Exercise details: Needed from the data below: all lines that contain the word "cactus".

Exercise materials:
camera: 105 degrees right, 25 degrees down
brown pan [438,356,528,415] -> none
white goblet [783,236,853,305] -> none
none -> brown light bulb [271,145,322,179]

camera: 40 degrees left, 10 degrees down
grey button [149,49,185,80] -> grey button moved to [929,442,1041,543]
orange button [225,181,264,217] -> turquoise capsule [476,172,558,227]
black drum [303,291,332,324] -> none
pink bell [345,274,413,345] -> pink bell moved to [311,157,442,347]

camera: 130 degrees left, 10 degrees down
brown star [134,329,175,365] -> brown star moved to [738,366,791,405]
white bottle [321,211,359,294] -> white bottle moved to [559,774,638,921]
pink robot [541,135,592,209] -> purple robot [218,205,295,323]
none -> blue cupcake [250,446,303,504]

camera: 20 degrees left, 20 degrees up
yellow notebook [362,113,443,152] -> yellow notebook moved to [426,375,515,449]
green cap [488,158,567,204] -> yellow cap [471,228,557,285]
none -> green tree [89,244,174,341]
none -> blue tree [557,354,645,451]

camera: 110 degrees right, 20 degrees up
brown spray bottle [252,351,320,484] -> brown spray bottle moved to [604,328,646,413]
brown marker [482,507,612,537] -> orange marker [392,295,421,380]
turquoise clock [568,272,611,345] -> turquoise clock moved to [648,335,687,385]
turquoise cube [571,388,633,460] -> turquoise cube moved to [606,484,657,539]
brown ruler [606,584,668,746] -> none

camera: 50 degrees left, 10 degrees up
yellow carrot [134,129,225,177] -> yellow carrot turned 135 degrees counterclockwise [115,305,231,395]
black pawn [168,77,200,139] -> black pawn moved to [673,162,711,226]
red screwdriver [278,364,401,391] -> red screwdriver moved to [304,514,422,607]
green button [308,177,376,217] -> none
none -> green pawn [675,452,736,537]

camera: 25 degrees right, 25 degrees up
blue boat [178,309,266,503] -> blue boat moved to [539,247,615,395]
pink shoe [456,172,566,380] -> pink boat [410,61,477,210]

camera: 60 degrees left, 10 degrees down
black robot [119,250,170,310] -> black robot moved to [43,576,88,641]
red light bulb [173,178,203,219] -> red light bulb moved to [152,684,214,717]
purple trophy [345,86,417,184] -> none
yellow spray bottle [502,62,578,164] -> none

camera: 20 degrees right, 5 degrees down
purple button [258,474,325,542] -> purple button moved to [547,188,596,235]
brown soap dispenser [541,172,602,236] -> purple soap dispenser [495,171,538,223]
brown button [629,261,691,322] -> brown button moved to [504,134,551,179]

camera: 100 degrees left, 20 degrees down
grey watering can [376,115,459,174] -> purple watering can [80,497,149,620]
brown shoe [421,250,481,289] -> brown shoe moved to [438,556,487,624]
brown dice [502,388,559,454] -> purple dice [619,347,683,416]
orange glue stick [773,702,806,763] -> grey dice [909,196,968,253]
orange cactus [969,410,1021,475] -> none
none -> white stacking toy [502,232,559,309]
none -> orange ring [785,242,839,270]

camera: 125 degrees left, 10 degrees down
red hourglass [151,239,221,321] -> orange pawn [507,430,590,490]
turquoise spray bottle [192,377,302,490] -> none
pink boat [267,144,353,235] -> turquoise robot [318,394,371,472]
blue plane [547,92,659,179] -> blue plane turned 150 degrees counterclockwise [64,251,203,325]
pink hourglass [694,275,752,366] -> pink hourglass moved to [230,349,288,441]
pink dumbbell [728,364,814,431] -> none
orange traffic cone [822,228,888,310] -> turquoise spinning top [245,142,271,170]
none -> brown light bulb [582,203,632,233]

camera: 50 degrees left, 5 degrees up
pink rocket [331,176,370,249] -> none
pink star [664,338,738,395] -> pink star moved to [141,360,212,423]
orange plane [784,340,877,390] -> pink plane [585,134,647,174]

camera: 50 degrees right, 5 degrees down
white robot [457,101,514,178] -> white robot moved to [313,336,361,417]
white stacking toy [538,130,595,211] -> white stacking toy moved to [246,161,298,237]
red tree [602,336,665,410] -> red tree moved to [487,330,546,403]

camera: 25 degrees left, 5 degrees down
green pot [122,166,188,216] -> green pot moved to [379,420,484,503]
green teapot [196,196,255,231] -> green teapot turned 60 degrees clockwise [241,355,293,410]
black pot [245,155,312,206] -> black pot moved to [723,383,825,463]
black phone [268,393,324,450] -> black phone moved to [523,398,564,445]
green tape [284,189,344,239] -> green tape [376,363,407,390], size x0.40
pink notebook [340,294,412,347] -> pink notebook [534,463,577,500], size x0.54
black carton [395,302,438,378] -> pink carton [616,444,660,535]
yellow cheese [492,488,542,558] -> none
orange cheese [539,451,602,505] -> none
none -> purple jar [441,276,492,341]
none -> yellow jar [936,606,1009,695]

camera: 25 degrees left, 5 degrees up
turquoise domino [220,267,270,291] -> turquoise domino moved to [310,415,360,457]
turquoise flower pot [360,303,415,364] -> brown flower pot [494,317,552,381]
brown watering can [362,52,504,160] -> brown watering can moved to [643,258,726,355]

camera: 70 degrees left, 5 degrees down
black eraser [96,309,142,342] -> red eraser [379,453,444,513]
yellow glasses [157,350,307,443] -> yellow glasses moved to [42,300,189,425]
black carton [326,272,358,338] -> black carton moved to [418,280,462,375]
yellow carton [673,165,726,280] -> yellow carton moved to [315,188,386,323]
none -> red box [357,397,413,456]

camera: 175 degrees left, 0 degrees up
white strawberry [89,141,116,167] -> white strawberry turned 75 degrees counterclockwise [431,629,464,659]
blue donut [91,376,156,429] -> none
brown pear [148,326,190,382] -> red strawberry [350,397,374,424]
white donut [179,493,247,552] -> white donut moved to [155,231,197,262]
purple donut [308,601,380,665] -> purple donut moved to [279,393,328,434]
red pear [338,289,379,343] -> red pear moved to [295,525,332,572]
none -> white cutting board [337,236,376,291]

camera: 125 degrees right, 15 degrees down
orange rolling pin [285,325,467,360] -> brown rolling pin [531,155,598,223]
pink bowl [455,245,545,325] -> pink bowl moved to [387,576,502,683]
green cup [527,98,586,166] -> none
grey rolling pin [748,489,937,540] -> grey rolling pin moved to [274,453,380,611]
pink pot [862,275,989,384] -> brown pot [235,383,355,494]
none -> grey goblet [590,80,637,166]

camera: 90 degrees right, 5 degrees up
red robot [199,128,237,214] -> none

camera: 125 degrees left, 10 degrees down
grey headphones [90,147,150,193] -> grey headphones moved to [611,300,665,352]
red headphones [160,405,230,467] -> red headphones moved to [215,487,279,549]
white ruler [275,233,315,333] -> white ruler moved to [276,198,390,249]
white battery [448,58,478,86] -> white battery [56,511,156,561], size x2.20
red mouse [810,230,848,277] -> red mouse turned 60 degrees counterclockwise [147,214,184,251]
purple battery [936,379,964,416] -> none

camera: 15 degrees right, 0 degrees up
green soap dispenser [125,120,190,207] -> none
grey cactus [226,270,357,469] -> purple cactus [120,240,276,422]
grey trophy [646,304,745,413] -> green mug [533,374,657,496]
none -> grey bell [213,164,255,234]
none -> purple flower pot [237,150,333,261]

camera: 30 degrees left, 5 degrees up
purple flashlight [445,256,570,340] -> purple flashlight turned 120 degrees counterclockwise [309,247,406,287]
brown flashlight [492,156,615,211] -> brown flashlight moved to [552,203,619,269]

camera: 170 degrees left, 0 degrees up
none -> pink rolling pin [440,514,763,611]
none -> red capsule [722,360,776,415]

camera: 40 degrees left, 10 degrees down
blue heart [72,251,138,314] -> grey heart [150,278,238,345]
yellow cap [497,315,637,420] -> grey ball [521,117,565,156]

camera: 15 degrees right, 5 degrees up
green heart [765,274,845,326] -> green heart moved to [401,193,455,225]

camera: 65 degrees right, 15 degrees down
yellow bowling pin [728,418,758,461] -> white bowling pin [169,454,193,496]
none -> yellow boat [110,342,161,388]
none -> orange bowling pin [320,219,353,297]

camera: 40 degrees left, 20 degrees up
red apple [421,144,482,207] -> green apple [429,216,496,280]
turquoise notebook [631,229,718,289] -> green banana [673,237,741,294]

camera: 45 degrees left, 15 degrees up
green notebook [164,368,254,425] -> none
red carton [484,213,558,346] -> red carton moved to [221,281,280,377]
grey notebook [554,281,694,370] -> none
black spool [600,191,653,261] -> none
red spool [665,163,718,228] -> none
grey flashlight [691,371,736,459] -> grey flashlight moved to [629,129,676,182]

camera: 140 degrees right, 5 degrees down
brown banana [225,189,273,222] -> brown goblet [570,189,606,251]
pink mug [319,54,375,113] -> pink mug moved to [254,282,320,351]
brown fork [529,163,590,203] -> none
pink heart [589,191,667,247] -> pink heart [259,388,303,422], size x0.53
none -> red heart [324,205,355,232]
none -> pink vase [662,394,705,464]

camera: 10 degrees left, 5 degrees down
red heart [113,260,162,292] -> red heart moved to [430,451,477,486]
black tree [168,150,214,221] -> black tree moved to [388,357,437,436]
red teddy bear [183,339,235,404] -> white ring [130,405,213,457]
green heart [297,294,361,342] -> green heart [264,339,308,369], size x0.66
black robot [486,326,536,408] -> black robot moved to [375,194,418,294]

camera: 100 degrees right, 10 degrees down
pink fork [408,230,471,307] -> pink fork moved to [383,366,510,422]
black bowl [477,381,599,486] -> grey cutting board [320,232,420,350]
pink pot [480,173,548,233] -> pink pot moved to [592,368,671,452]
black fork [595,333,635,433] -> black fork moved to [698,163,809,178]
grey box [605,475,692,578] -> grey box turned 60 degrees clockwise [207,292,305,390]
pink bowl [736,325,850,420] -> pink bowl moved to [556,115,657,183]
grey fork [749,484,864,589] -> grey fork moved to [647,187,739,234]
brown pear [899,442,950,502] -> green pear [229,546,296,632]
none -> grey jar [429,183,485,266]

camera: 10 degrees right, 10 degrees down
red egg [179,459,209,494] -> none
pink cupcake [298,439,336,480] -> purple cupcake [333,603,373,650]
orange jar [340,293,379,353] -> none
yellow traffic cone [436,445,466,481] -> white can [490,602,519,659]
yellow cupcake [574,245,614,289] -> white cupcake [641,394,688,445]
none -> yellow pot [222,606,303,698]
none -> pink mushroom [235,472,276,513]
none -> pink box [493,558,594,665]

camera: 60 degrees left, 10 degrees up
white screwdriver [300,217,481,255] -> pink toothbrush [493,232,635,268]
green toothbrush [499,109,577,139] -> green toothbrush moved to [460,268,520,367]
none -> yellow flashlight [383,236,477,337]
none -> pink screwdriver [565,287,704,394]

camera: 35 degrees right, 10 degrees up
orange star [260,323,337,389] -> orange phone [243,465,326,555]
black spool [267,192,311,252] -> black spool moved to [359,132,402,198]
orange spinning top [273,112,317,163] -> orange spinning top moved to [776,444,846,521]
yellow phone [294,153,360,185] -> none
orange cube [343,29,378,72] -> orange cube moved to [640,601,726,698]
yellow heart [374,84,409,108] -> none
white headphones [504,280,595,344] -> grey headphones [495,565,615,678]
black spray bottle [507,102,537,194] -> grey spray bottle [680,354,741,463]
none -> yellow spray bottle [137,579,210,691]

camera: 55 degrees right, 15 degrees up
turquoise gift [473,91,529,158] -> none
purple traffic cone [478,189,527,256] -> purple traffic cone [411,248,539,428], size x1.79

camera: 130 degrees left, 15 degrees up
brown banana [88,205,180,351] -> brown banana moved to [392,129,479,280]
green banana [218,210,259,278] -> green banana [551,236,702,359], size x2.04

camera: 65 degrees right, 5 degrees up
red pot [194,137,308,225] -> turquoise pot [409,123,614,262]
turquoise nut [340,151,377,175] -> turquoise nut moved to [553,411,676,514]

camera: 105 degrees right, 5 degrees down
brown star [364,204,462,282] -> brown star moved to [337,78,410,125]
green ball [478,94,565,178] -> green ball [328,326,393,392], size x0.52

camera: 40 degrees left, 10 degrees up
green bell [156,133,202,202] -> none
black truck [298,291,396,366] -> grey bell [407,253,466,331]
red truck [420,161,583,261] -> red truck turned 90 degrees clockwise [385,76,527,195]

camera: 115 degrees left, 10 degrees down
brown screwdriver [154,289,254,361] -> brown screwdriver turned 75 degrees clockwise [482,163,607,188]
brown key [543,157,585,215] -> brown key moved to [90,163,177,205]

Final answer:
orange cactus [969,410,1021,475] -> none
grey cactus [226,270,357,469] -> purple cactus [120,240,276,422]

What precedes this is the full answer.